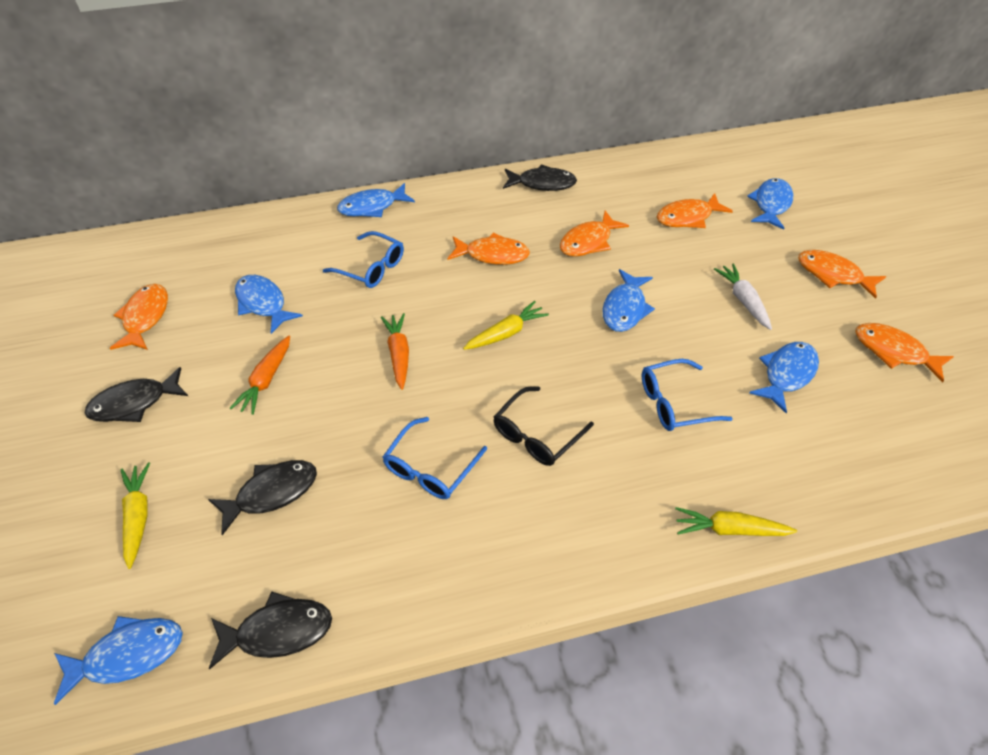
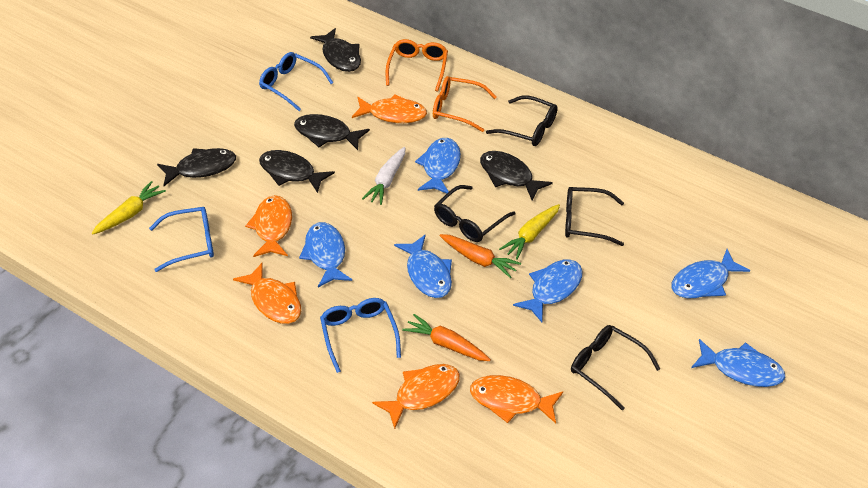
black fish: 4 -> 5
black glasses: 1 -> 4
orange fish: 6 -> 5
orange glasses: 0 -> 2
yellow carrot: 3 -> 2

◆ ◆ ◆ ◆ ◆

● Task prompt: When you set down the material above, keep every word exact and include no pictures.

● Answer box:
black fish: 4 -> 5
black glasses: 1 -> 4
orange fish: 6 -> 5
orange glasses: 0 -> 2
yellow carrot: 3 -> 2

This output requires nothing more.